Task item: A verbatim reproduction of the lines below, from the line containing "camera: 25 degrees left, 10 degrees down" through the line containing "(332, 533) = (668, 368): green", both ends included, is the whole required output.

Material provided:
- - -
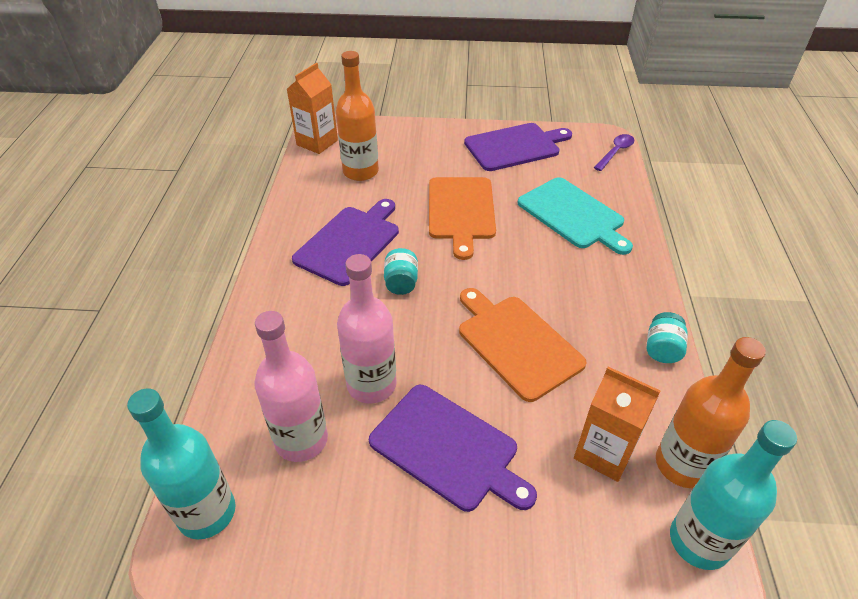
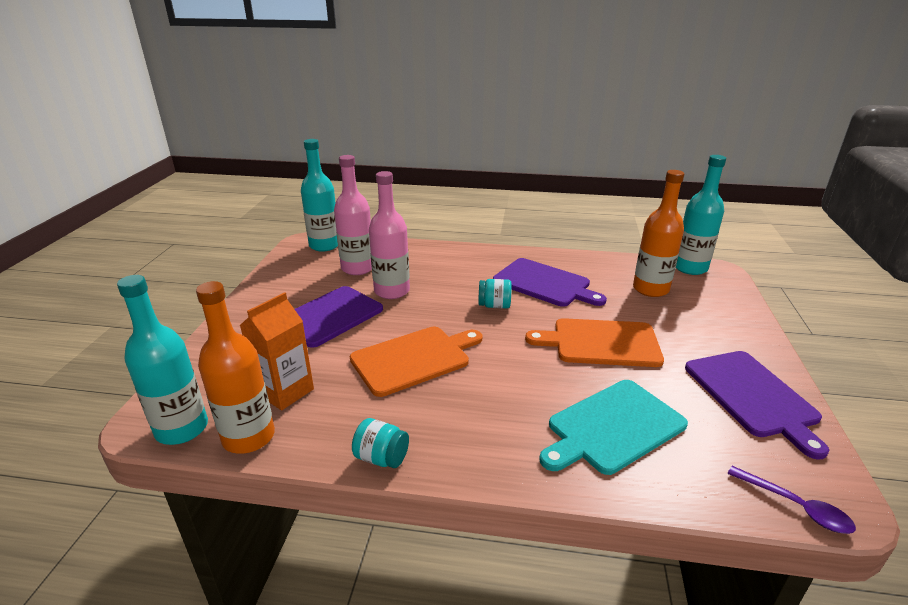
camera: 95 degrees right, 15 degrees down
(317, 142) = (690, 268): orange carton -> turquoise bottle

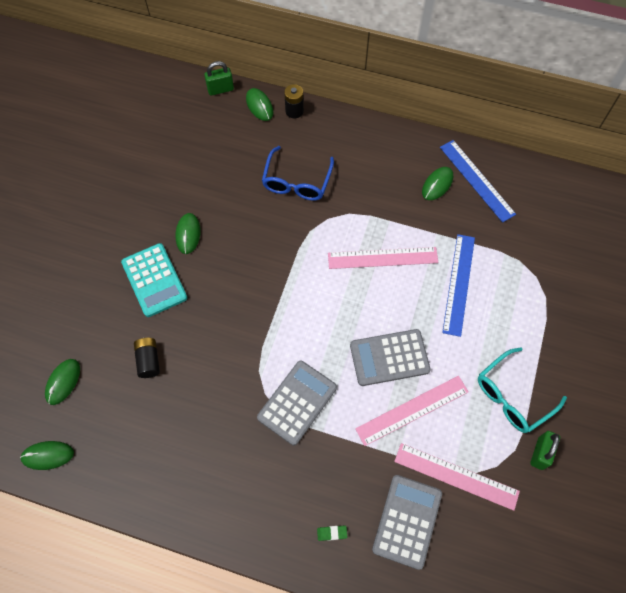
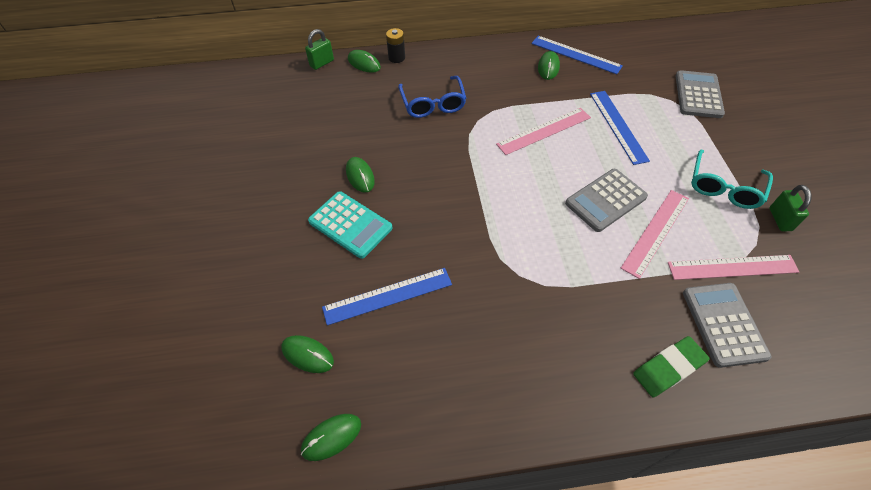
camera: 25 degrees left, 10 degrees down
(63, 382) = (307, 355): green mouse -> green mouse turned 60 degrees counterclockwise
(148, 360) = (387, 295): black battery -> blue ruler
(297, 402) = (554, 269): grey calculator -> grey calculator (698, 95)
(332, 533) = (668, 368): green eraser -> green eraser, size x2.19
- - -
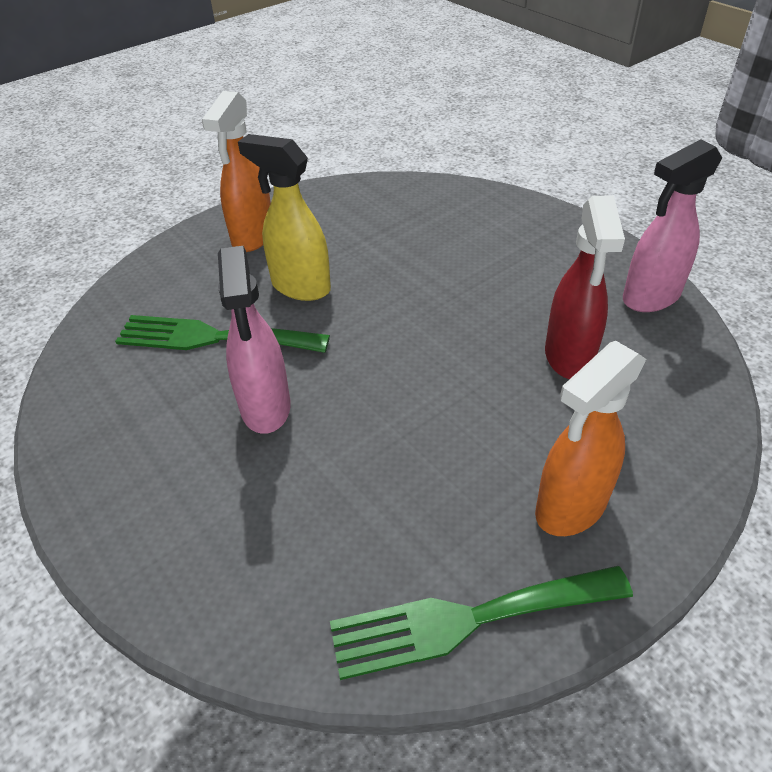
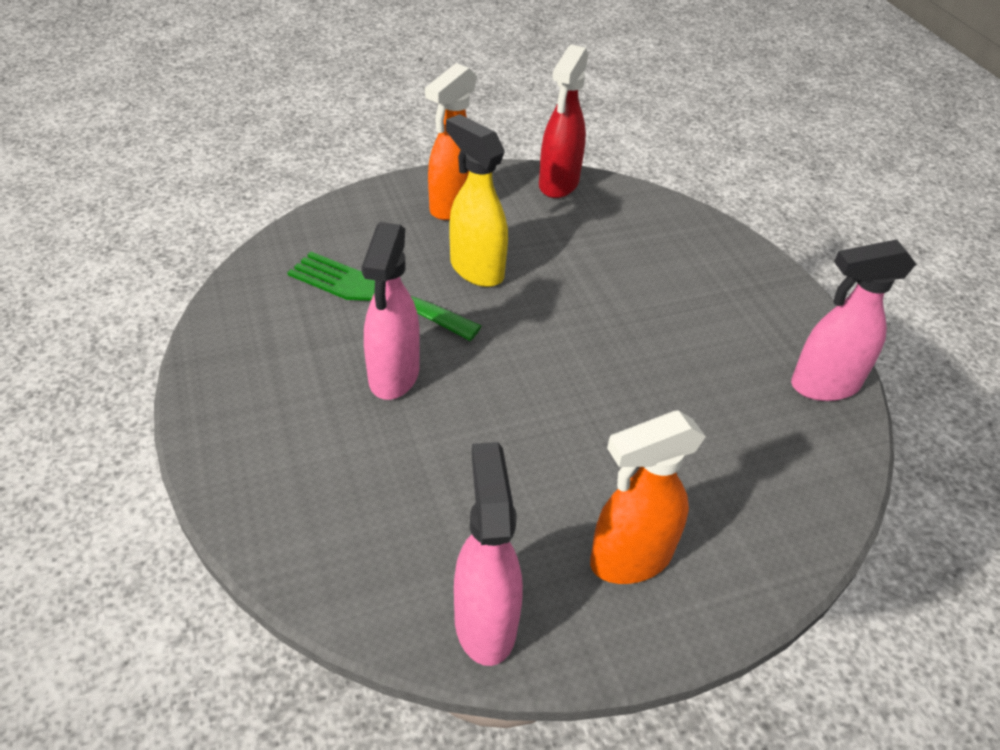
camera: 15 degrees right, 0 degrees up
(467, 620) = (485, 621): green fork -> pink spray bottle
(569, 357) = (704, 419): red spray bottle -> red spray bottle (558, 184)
- - -
Task response:
camera: 25 degrees left, 10 degrees down
(63, 382) = (307, 355): green mouse -> green mouse turned 60 degrees counterclockwise
(148, 360) = (387, 295): black battery -> blue ruler
(297, 402) = (554, 269): grey calculator -> grey calculator (698, 95)
(332, 533) = (668, 368): green eraser -> green eraser, size x2.19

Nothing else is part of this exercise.